TASK ITEM | The word "cheese" marks the lines to copy; find all of them in the entries below.

GIVEN DATA |
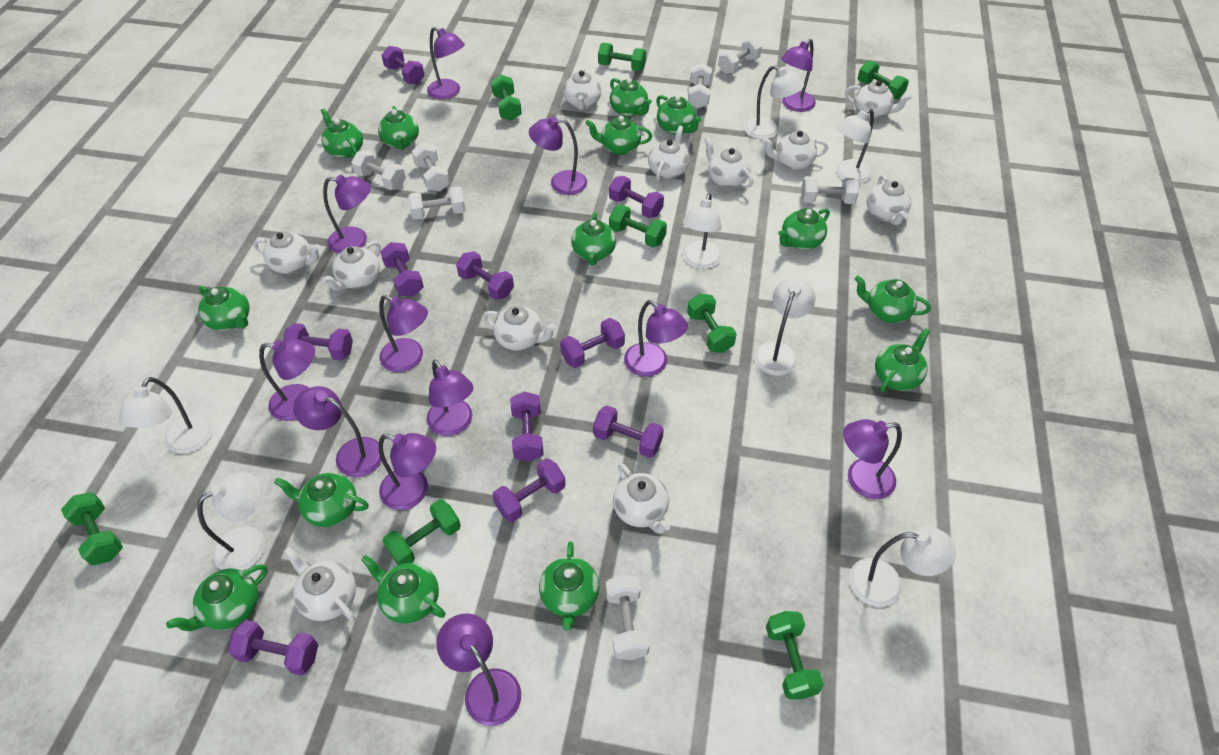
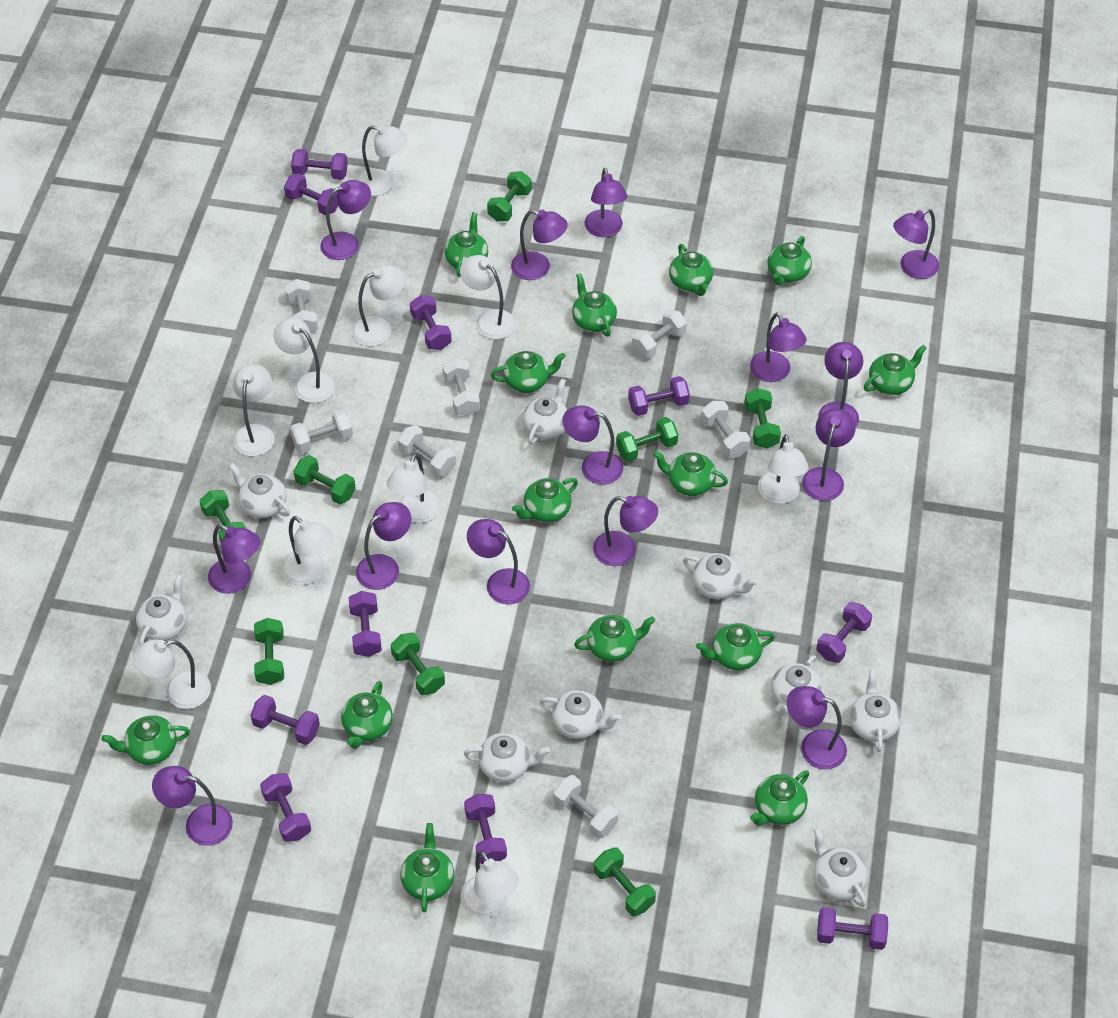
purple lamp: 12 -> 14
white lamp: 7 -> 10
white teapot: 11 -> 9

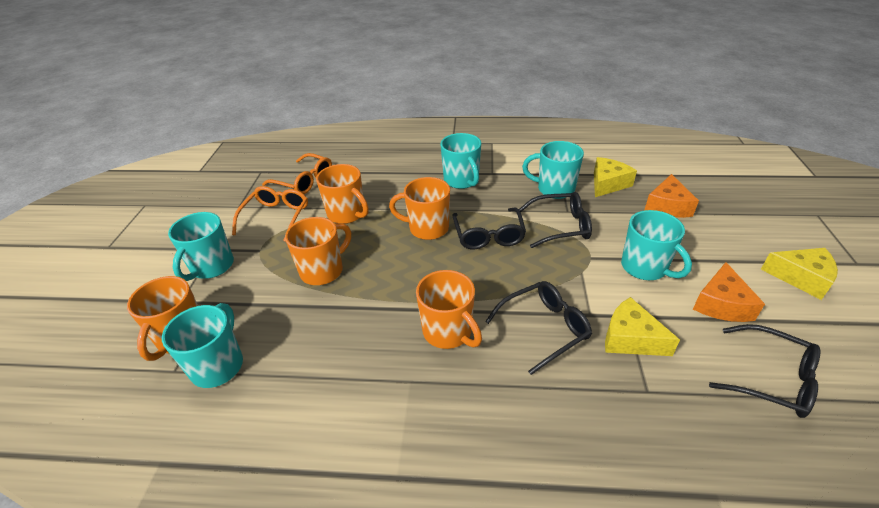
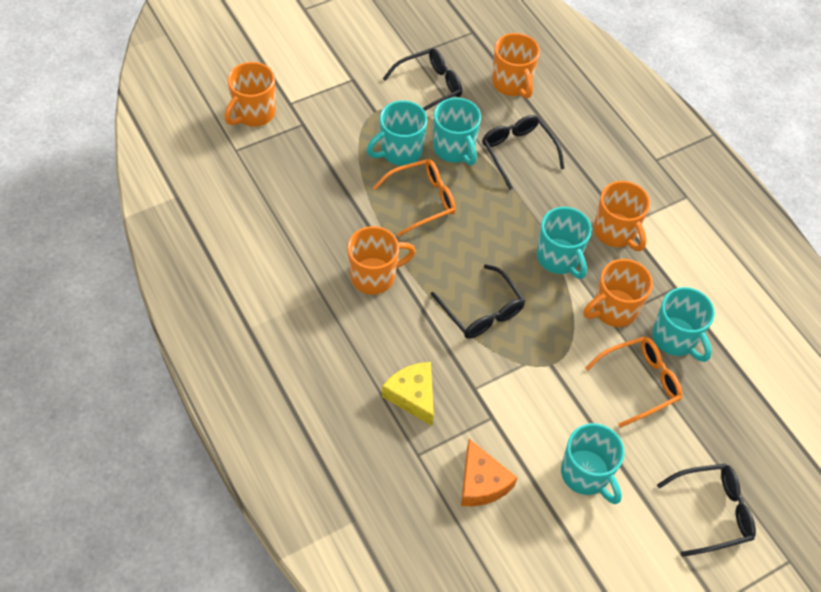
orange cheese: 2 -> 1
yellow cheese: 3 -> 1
--
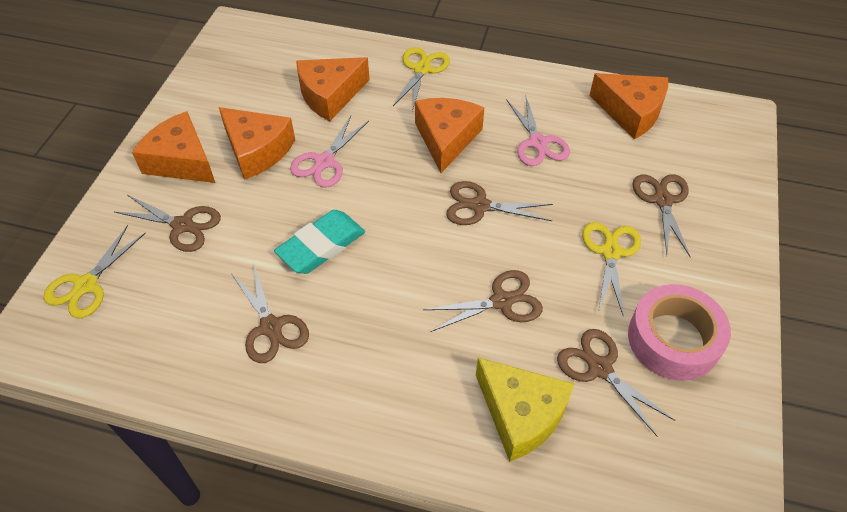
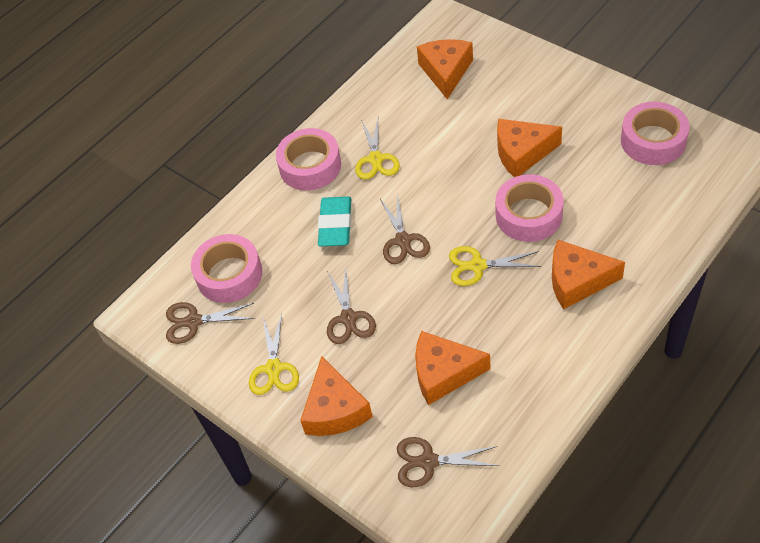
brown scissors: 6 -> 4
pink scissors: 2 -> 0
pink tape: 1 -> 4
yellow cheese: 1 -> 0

ANSWER TO THE EXERCISE |
orange cheese: 2 -> 1
yellow cheese: 3 -> 1
yellow cheese: 1 -> 0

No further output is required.